> _Goal of the exercise_
Please repeat exactly the lines from the one containing "R4: 27k (MODE2, VDD) -> 27k (GND, VDD)" to the end of the entries below, both included, and omit all pictures.

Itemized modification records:
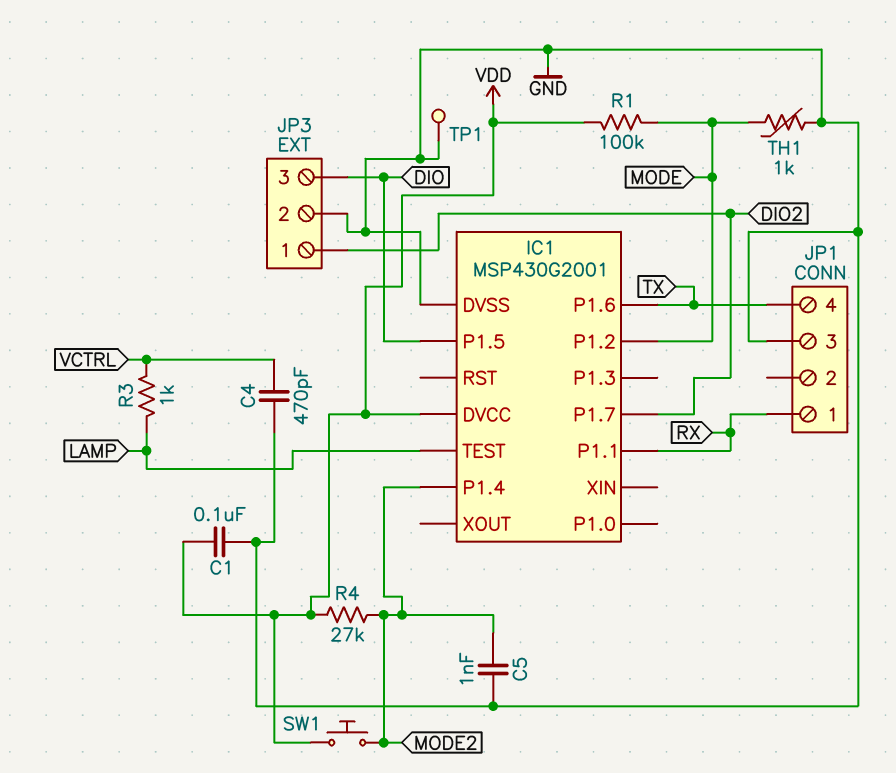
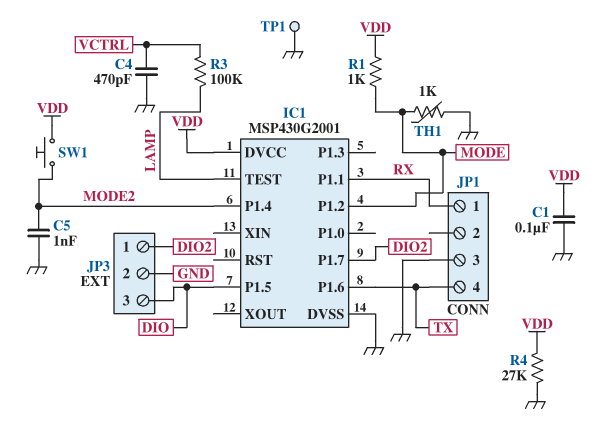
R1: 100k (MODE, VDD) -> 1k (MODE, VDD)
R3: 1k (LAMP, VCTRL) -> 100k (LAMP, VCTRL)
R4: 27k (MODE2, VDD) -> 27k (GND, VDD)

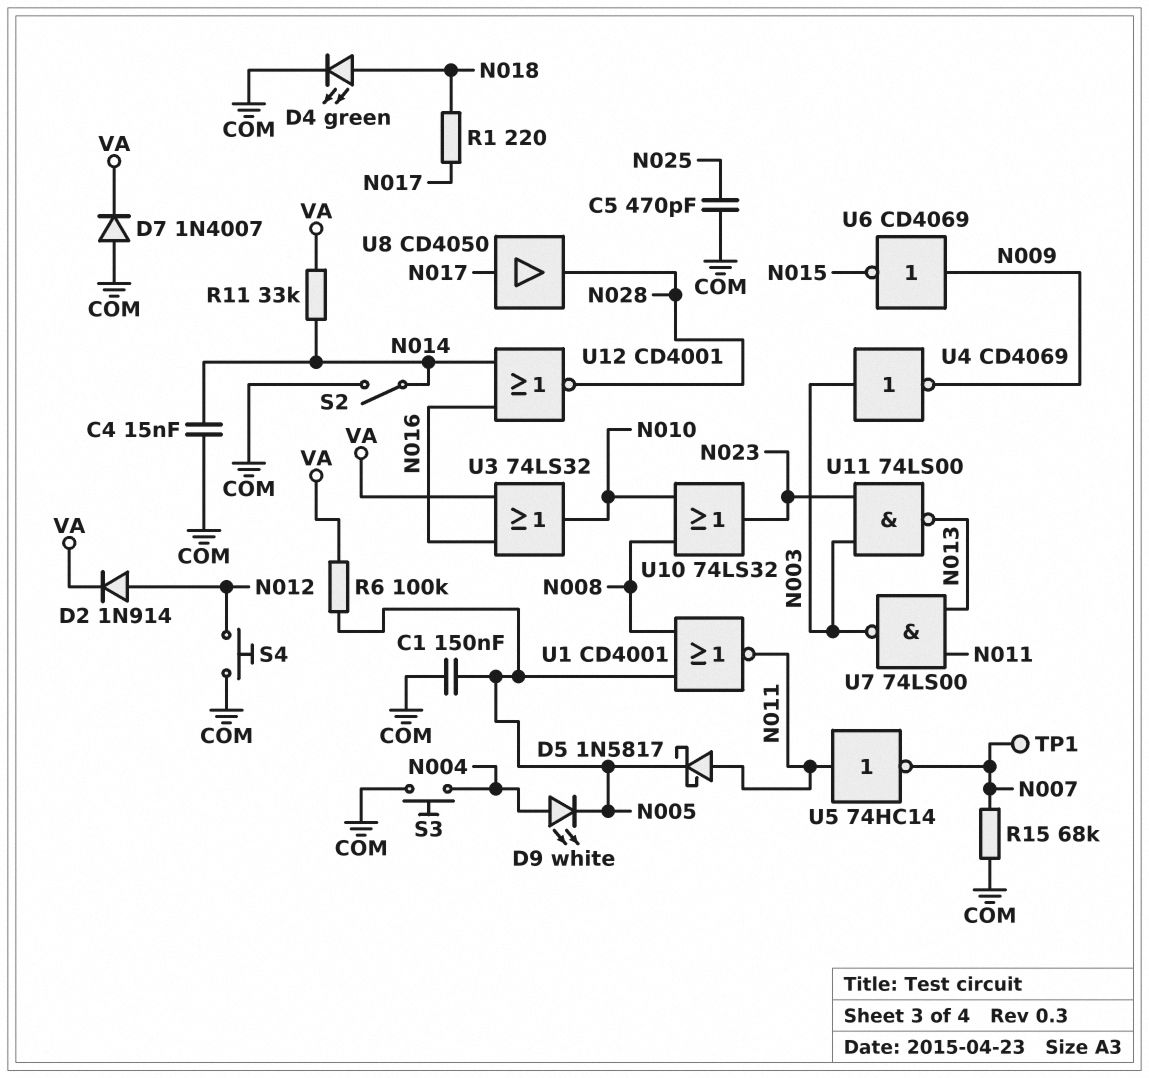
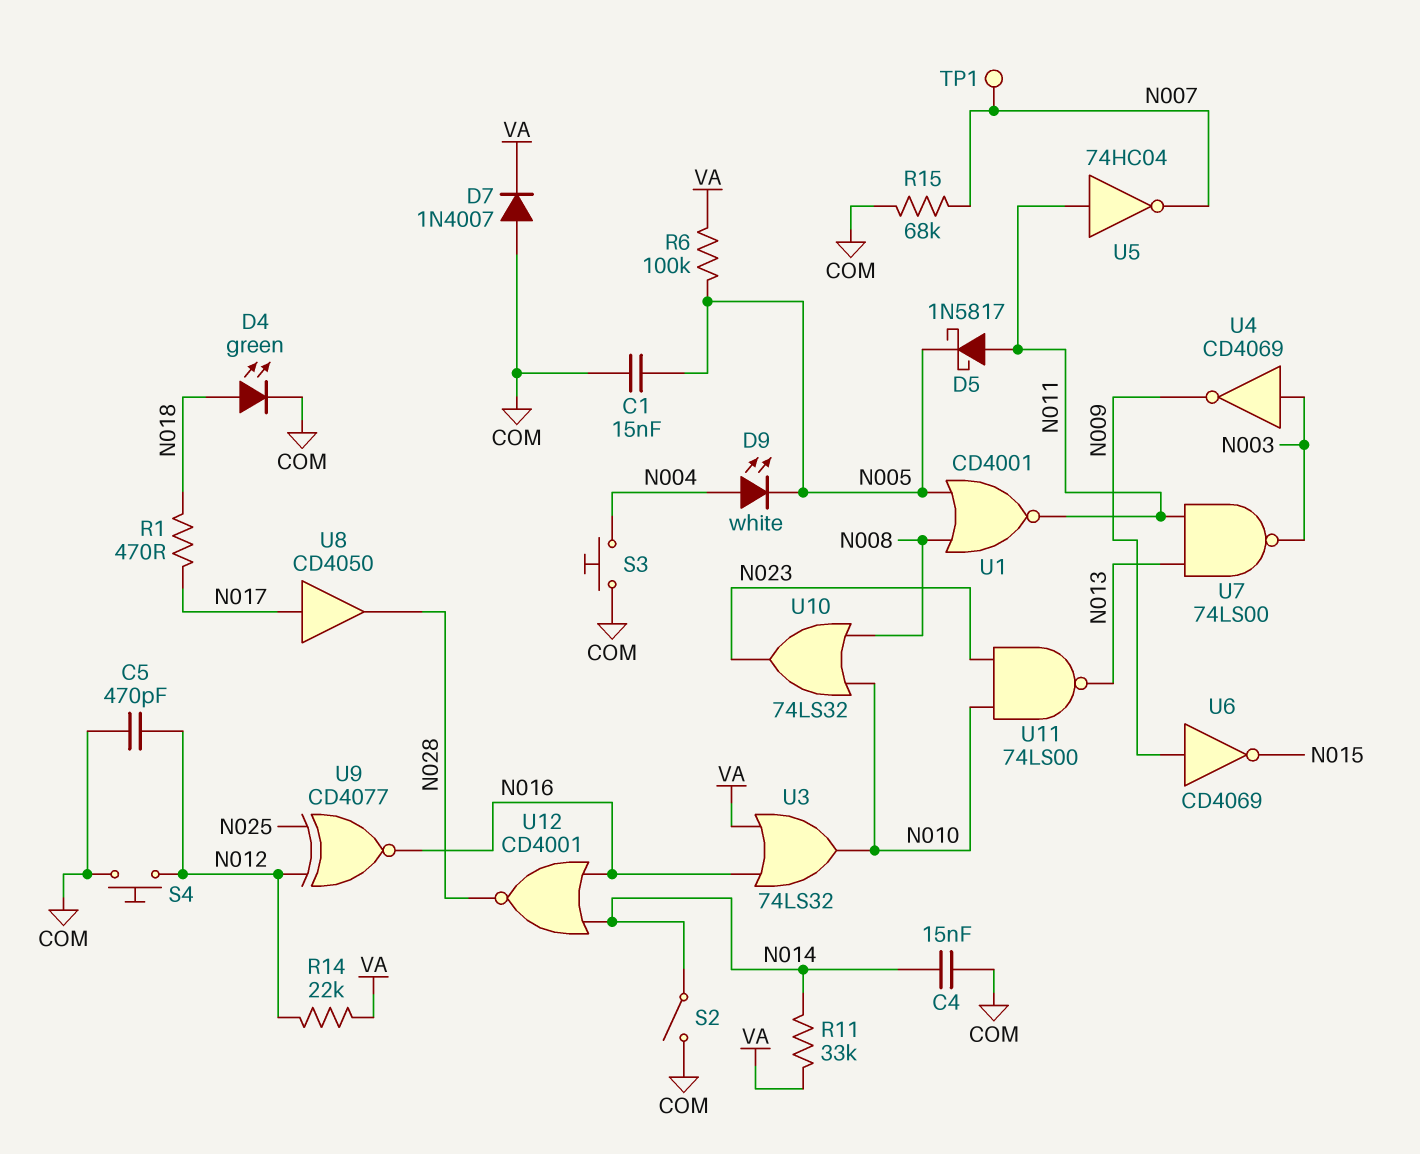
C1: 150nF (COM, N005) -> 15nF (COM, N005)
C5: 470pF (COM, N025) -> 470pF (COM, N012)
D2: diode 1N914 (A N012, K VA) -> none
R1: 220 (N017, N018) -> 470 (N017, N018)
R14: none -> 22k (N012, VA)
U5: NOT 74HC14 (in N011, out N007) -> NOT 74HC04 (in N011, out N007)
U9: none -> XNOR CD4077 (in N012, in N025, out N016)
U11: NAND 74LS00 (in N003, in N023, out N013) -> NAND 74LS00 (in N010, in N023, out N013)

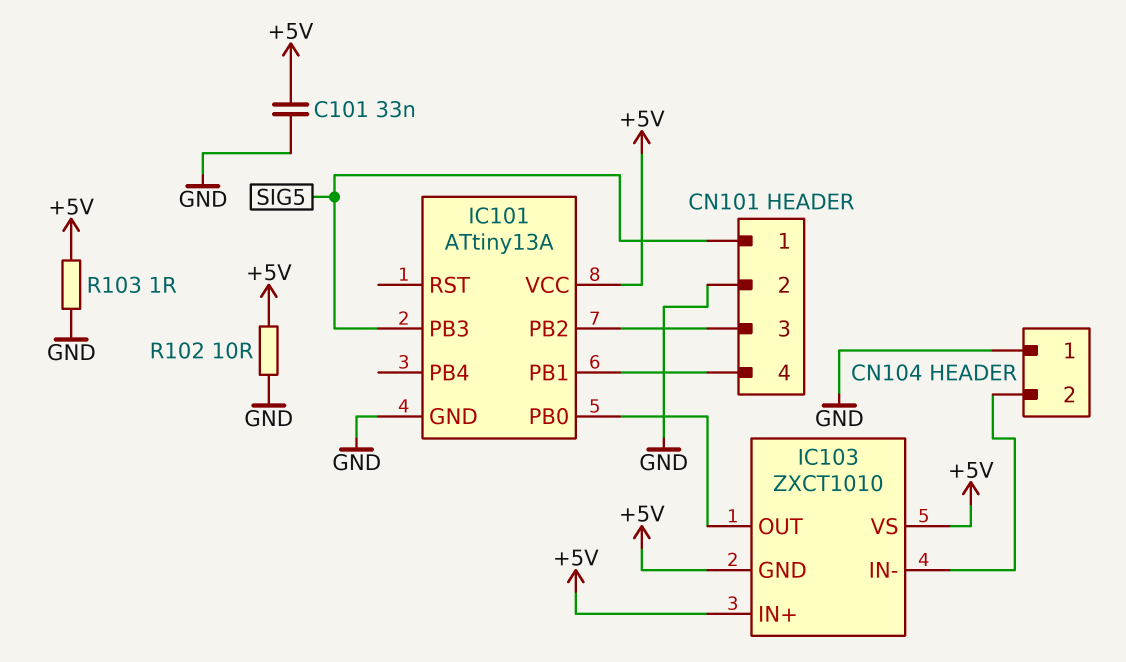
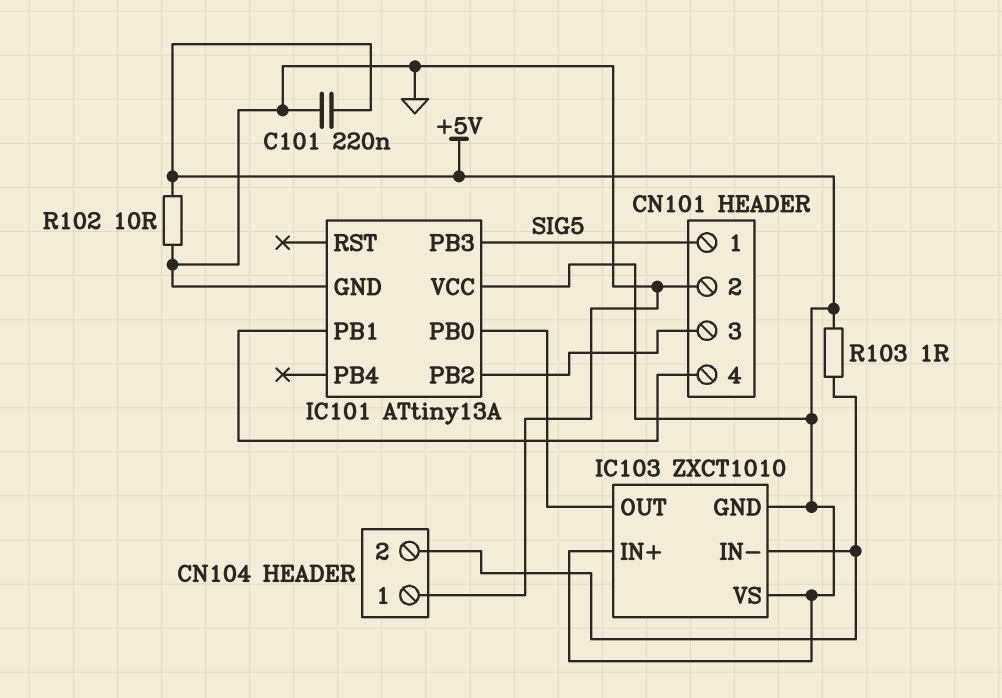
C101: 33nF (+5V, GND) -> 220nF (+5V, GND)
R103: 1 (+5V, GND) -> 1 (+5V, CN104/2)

> _Output below_
R4: 27k (MODE2, VDD) -> 27k (GND, VDD)

C1: 150nF (COM, N005) -> 15nF (COM, N005)
C5: 470pF (COM, N025) -> 470pF (COM, N012)
D2: diode 1N914 (A N012, K VA) -> none
R1: 220 (N017, N018) -> 470 (N017, N018)
R14: none -> 22k (N012, VA)
U5: NOT 74HC14 (in N011, out N007) -> NOT 74HC04 (in N011, out N007)
U9: none -> XNOR CD4077 (in N012, in N025, out N016)
U11: NAND 74LS00 (in N003, in N023, out N013) -> NAND 74LS00 (in N010, in N023, out N013)

C101: 33nF (+5V, GND) -> 220nF (+5V, GND)
R103: 1 (+5V, GND) -> 1 (+5V, CN104/2)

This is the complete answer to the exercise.